§ What is needed: Restate every entry word for word.

*** Material supplied ***

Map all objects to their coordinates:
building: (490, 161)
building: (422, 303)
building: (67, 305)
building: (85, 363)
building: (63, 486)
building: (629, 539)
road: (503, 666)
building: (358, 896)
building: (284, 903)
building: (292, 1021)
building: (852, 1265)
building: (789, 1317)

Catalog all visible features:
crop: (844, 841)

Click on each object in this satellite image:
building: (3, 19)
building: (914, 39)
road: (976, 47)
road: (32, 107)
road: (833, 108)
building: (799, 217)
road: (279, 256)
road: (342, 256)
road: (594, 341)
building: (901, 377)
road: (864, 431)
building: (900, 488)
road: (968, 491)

*** End of Material supplied ***

§ Your solution:
Map all objects to their coordinates:
building: (490, 161)
building: (422, 303)
building: (67, 305)
building: (85, 363)
building: (63, 486)
building: (629, 539)
road: (503, 666)
building: (358, 896)
building: (284, 903)
building: (292, 1021)
building: (852, 1265)
building: (789, 1317)

Catalog all visible features:
crop: (844, 841)

Click on each object in this satellite image:
building: (3, 19)
building: (914, 39)
road: (976, 47)
road: (32, 107)
road: (833, 108)
building: (799, 217)
road: (279, 256)
road: (342, 256)
road: (594, 341)
building: (901, 377)
road: (864, 431)
building: (900, 488)
road: (968, 491)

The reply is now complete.